**WORK TO COMPLETE**
Pick out each line in the material below that has the word "Would" in it, and copy those lines out in full.

**SUPPLIED MATERIAL**
* * * * * * *

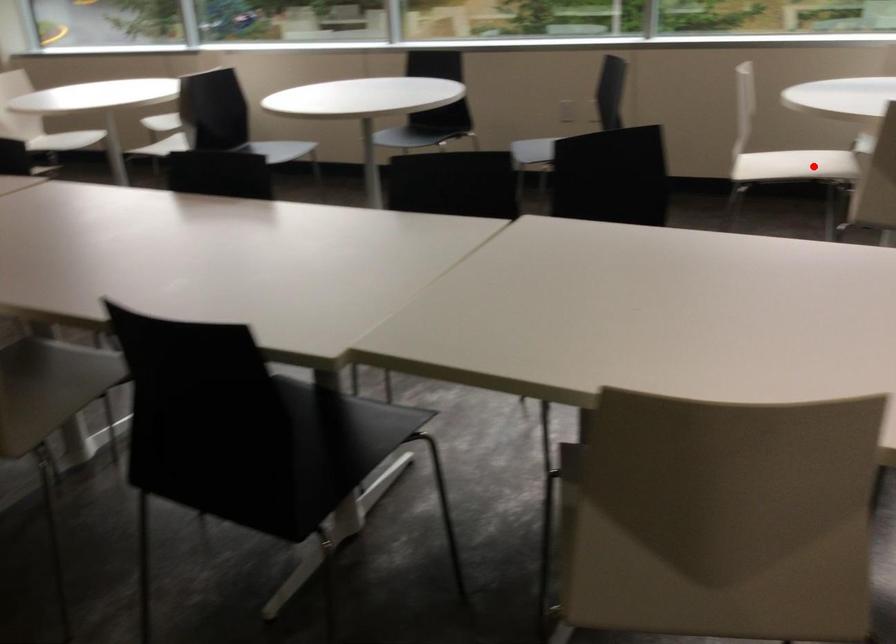
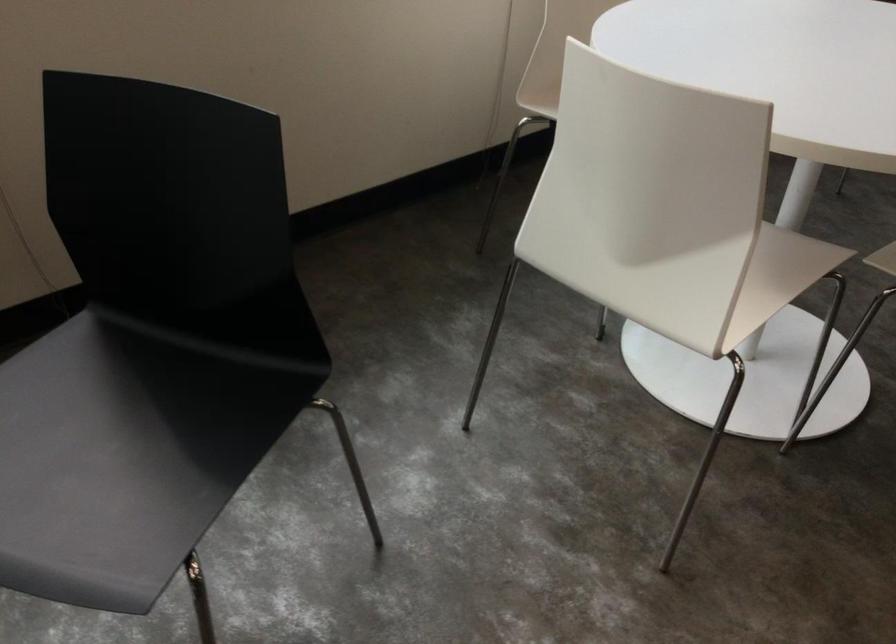
Question: I am providing you with two images of the same scene from different viewpoints. Image1 has a red point marked. In image2, the corresponding 3D location appears at what relative position? Reply with the corresponding letter.

Choices:
 (A) Closer
 (B) Farther

Answer: (A)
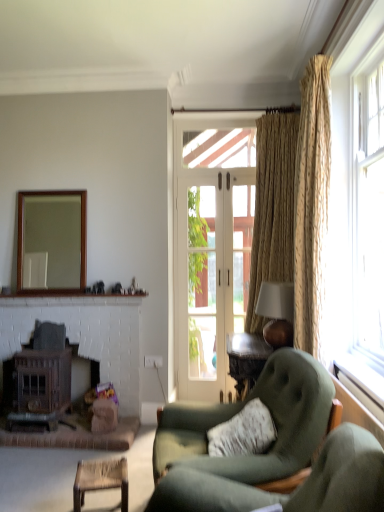
At what (x,y) coordinates should I click in order to perform the action: click on gold textured curtain at right, arranged as the first curtain when viewed from the front. Please return your answer as a coordinate pair (x, y). Looking at the image, I should click on 312,206.

What is the approximate width of translucent glass window at right?

translucent glass window at right is 11.11 inches in width.

The height and width of the screenshot is (512, 384). Describe the element at coordinates (43, 378) in the screenshot. I see `wooden stove at lower left` at that location.

The image size is (384, 512). Describe the element at coordinates (202, 282) in the screenshot. I see `clear glass door at center` at that location.

Image resolution: width=384 pixels, height=512 pixels. What are the coordinates of `clear glass door at center` in the screenshot? It's located at (202, 282).

Image resolution: width=384 pixels, height=512 pixels. Identify the location of rattan chair at lower left. (100, 480).

Would you say clear glass door at center is part of dark brown wood fireplace at lower left's contents?

No.

Is dark brown wood fireplace at lower left oriented towards clear glass door at center?

No, dark brown wood fireplace at lower left is not oriented towards clear glass door at center.

Is point (131, 361) farther from camera compared to point (209, 202)?

No, (131, 361) is closer to viewer.

Looking at this image, which of these two, matte brown lampshade at upper right or textured beige curtain at right, which is the second curtain from front to back, stands shorter?

With less height is matte brown lampshade at upper right.

Is matte brown lampshade at upper right to the left of textured beige curtain at right, which appears as the first curtain when viewed from the back, from the viewer's perspective?

Indeed, matte brown lampshade at upper right is positioned on the left side of textured beige curtain at right, which appears as the first curtain when viewed from the back.

Can you tell me how much matte brown lampshade at upper right and textured beige curtain at right, which is the second curtain from front to back, differ in facing direction?

The angle between the facing direction of matte brown lampshade at upper right and the facing direction of textured beige curtain at right, which is the second curtain from front to back, is 91.9 degrees.

Would you say matte brown lampshade at upper right is outside textured beige curtain at right, which appears as the first curtain when viewed from the back?

matte brown lampshade at upper right lies outside textured beige curtain at right, which appears as the first curtain when viewed from the back,'s area.

Would you say wooden frame mirror at upper left is inside or outside rattan chair at lower left?

wooden frame mirror at upper left cannot be found inside rattan chair at lower left.

Which of these two, wooden frame mirror at upper left or rattan chair at lower left, stands shorter?

Standing shorter between the two is rattan chair at lower left.

In the image, is wooden frame mirror at upper left positioned in front of or behind rattan chair at lower left?

Clearly, wooden frame mirror at upper left is behind rattan chair at lower left.

I want to click on table below the wooden frame mirror at upper left (from the image's perspective), so click(x=100, y=480).

Can you confirm if textured beige curtain at right, which is the second curtain from front to back, is thinner than rattan chair at lower left?

No.

Where is `table that is in front of the textured beige curtain at right, which is the second curtain from front to back`? table that is in front of the textured beige curtain at right, which is the second curtain from front to back is located at coordinates [x=100, y=480].

Considering the points (291, 115) and (110, 479), which point is in front, point (291, 115) or point (110, 479)?

Point (110, 479)

From a real-world perspective, relative to rattan chair at lower left, is textured beige curtain at right, which appears as the first curtain when viewed from the back, vertically above or below?

Clearly, from a real-world perspective, textured beige curtain at right, which appears as the first curtain when viewed from the back, is above rattan chair at lower left.

Where is `mirror that is above the rattan chair at lower left (from the image's perspective)`? The image size is (384, 512). mirror that is above the rattan chair at lower left (from the image's perspective) is located at coordinates (55, 236).

From a real-world perspective, is rattan chair at lower left positioned over wooden frame mirror at upper left based on gravity?

No, from a real-world perspective, rattan chair at lower left is not over wooden frame mirror at upper left

Is rattan chair at lower left oriented away from wooden frame mirror at upper left?

No.

Considering the positions of points (191, 300) and (70, 286), is point (191, 300) closer to camera compared to point (70, 286)?

That is True.

Considering the relative positions of clear glass door at center and wooden frame mirror at upper left in the image provided, is clear glass door at center to the right of wooden frame mirror at upper left from the viewer's perspective?

Yes, clear glass door at center is to the right of wooden frame mirror at upper left.

From the image's perspective, is clear glass door at center under wooden frame mirror at upper left?

Yes, from the image's perspective, clear glass door at center is beneath wooden frame mirror at upper left.

From a real-world perspective, which object stands above the other?

From a 3D spatial view, wooden frame mirror at upper left is above.

Can you tell me how much wooden frame mirror at upper left and suede green armchair at lower right differ in facing direction?

The angular difference between wooden frame mirror at upper left and suede green armchair at lower right is 79.7 degrees.

From a real-world perspective, who is located higher, wooden frame mirror at upper left or suede green armchair at lower right?

wooden frame mirror at upper left, from a real-world perspective.

Consider the image. Considering the relative sizes of wooden frame mirror at upper left and suede green armchair at lower right in the image provided, is wooden frame mirror at upper left taller than suede green armchair at lower right?

Yes, wooden frame mirror at upper left is taller than suede green armchair at lower right.

From the image's perspective, relative to suede green armchair at lower right, is wooden frame mirror at upper left above or below?

wooden frame mirror at upper left is above suede green armchair at lower right.

I want to click on window screen above the dark brown wood fireplace at lower left (from the image's perspective), so click(202, 282).

Where is `table lamp lying in front of the textured beige curtain at right, which appears as the first curtain when viewed from the back`? This screenshot has width=384, height=512. table lamp lying in front of the textured beige curtain at right, which appears as the first curtain when viewed from the back is located at coordinates (277, 313).

Looking at the image, which one is located further to clear glass door at center, dark brown wood fireplace at lower left or gold textured curtain at right, arranged as the first curtain when viewed from the front?

gold textured curtain at right, arranged as the first curtain when viewed from the front, lies further to clear glass door at center than the other object.

Looking at the image, which one is located further to translucent glass window at right, rattan chair at lower left or matte brown lampshade at upper right?

The object further to translucent glass window at right is rattan chair at lower left.

Looking at the image, which one is located closer to dark brown wood fireplace at lower left, suede green armchair at lower right or gold textured curtain at right, arranged as the first curtain when viewed from the front?

suede green armchair at lower right lies closer to dark brown wood fireplace at lower left than the other object.

Considering their positions, is suede green armchair at lower right positioned closer to wooden frame mirror at upper left than textured beige curtain at right, which appears as the first curtain when viewed from the back?

The object closer to wooden frame mirror at upper left is textured beige curtain at right, which appears as the first curtain when viewed from the back.

Which object lies nearer to the anchor point textured beige curtain at right, which appears as the first curtain when viewed from the back, wooden stove at lower left or wooden frame mirror at upper left?

wooden stove at lower left is closer to textured beige curtain at right, which appears as the first curtain when viewed from the back.

Estimate the real-world distances between objects in this image. Which object is closer to matte brown lampshade at upper right, translucent glass window at right or clear glass door at center?

translucent glass window at right is closer to matte brown lampshade at upper right.

When comparing their distances from translucent glass window at right, does clear glass door at center or suede green armchair at lower right seem further?

Among the two, clear glass door at center is located further to translucent glass window at right.

Which object lies further to the anchor point translucent glass window at right, dark brown wood fireplace at lower left or matte brown lampshade at upper right?

dark brown wood fireplace at lower left lies further to translucent glass window at right than the other object.

Identify the location of table lamp between rattan chair at lower left and clear glass door at center from front to back. This screenshot has width=384, height=512. (277, 313).

Locate an element on the screen. curtain located between gold textured curtain at right, arranged as the first curtain when viewed from the front, and clear glass door at center in the depth direction is located at coordinates (272, 208).

This screenshot has height=512, width=384. Find the location of `stove between translucent glass window at right and clear glass door at center along the z-axis`. stove between translucent glass window at right and clear glass door at center along the z-axis is located at coordinates (43, 378).

Image resolution: width=384 pixels, height=512 pixels. Find the location of `fireplace between wooden frame mirror at upper left and wooden stove at lower left in the up-down direction`. fireplace between wooden frame mirror at upper left and wooden stove at lower left in the up-down direction is located at coordinates (83, 357).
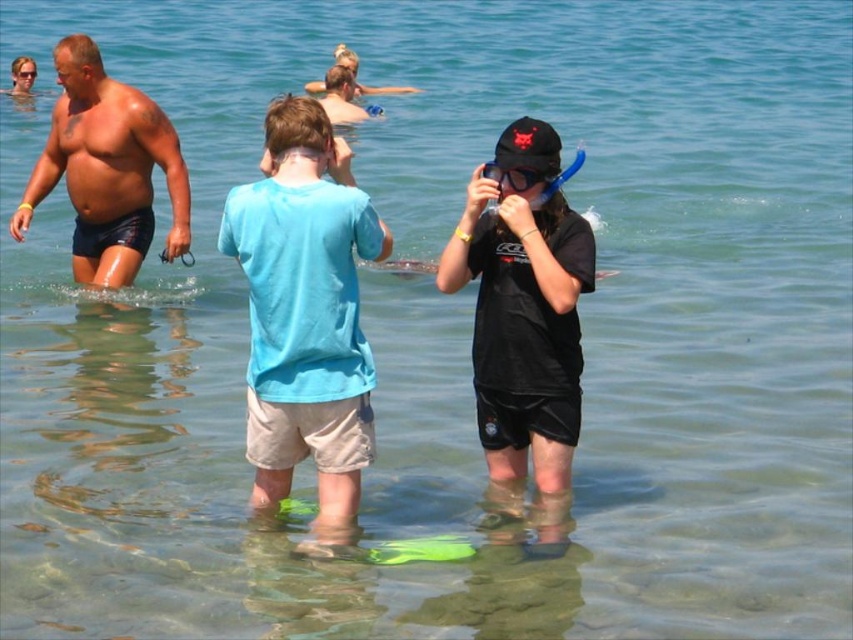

* * * * * * *

**EXERCISE RESULT**
Would you say clear glass door at center is part of dark brown wood fireplace at lower left's contents?
Would you say matte brown lampshade at upper right is outside textured beige curtain at right, which appears as the first curtain when viewed from the back?
Would you say wooden frame mirror at upper left is inside or outside rattan chair at lower left?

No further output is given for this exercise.